> **Task directions**:
Any image found in the entries is to be skipped; the rest is returned word for word.

Before-and-after object listings:

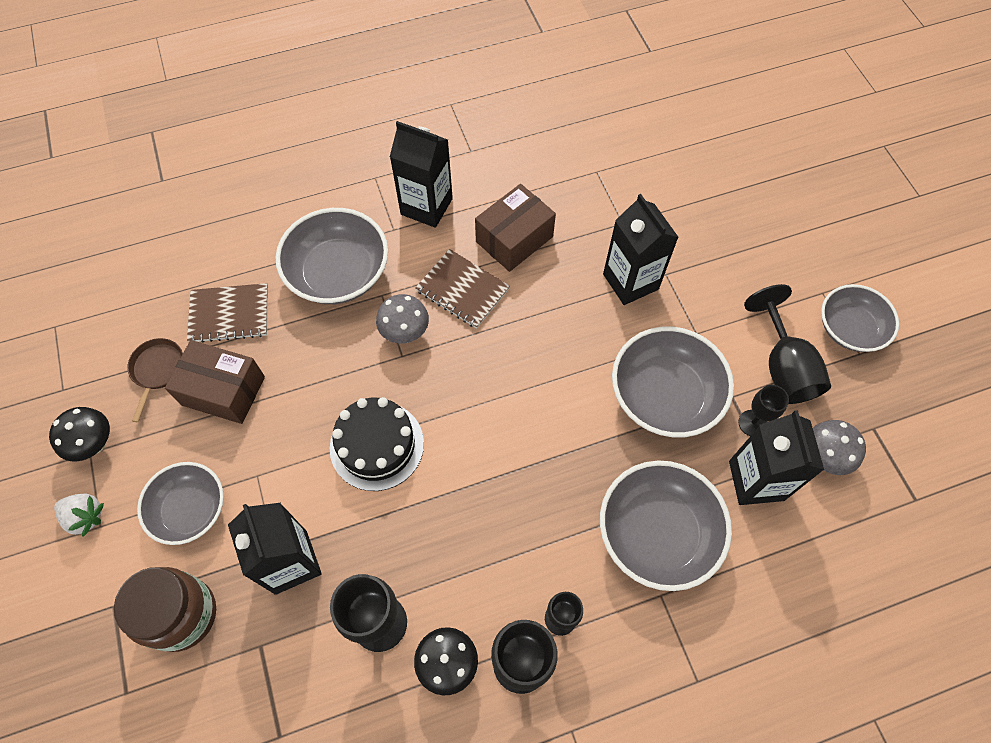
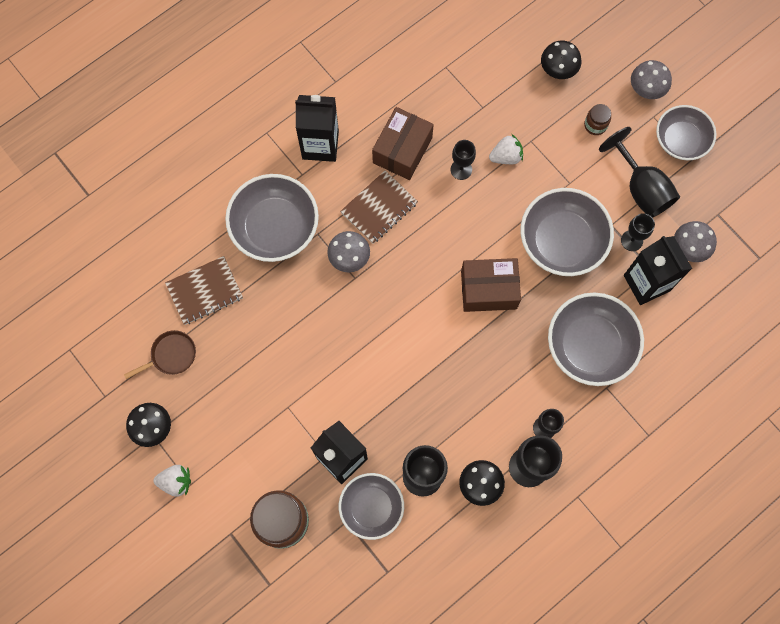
camera: 20 degrees left, 10 degrees up
(157, 370) = (171, 355): brown pan -> brown pan turned 75 degrees clockwise
(190, 509) = (250, 448): grey bowl -> grey bowl (371, 507)
(223, 391) = (230, 353): brown box -> brown box (488, 290)
(377, 445) = (366, 353): black cake -> none
(462, 290) = (379, 208): brown notebook -> brown notebook turned 60 degrees counterclockwise
(573, 279) = (461, 169): none -> black goblet
(630, 281) = (506, 156): black carton -> white strawberry
(723, 212) = (557, 71): none -> black mushroom
(749, 280) = (595, 125): none -> brown jar
(821, 262) = (645, 90): none -> grey mushroom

> **Solution**:
camera: 20 degrees left, 10 degrees up
(157, 370) = (171, 355): brown pan -> brown pan turned 75 degrees clockwise
(190, 509) = (250, 448): grey bowl -> grey bowl (371, 507)
(223, 391) = (230, 353): brown box -> brown box (488, 290)
(377, 445) = (366, 353): black cake -> none
(462, 290) = (379, 208): brown notebook -> brown notebook turned 60 degrees counterclockwise
(573, 279) = (461, 169): none -> black goblet
(630, 281) = (506, 156): black carton -> white strawberry
(723, 212) = (557, 71): none -> black mushroom
(749, 280) = (595, 125): none -> brown jar
(821, 262) = (645, 90): none -> grey mushroom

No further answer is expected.